• _Exercise_
Report each line of the entries below that has the word "from" in it.

• _Supplied entries_
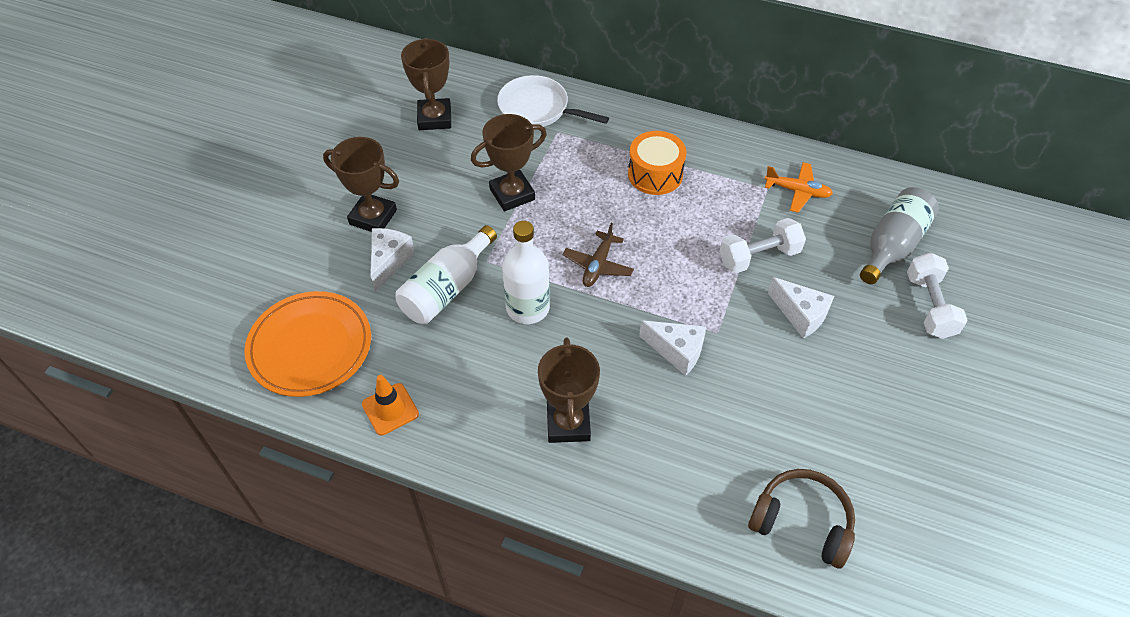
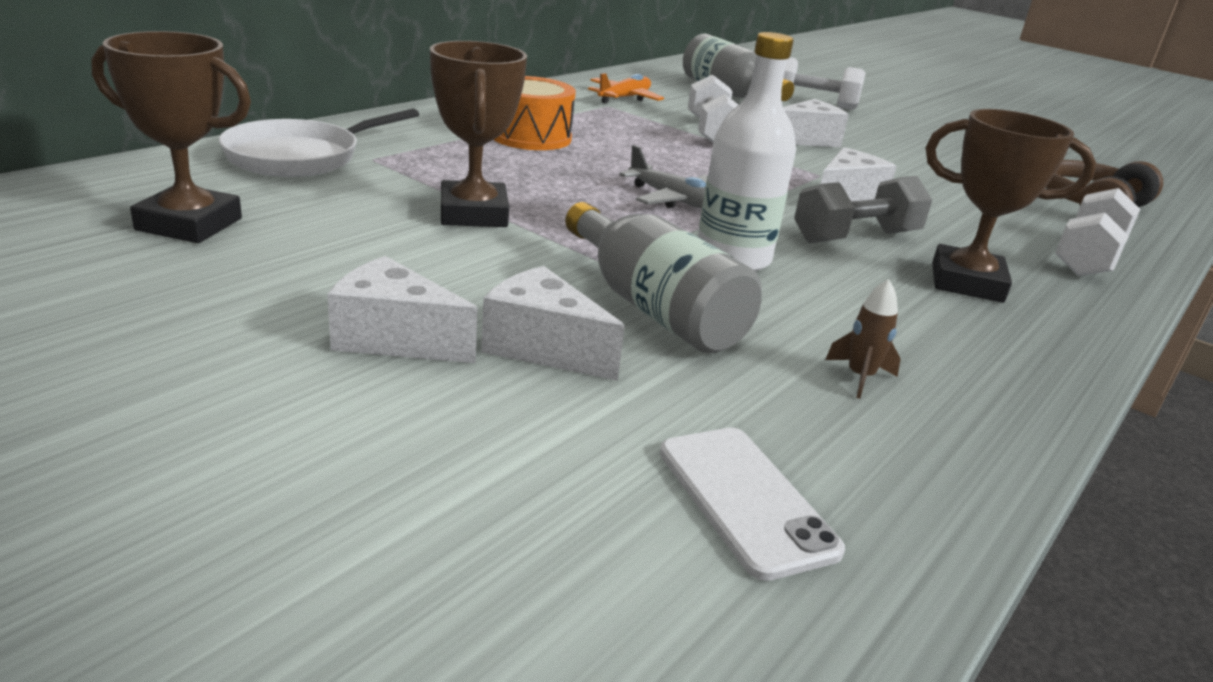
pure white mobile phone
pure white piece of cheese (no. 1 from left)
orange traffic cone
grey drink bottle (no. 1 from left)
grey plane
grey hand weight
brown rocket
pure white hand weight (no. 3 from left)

• _The completed task_
pure white piece of cheese (no. 1 from left)
grey drink bottle (no. 1 from left)
pure white hand weight (no. 3 from left)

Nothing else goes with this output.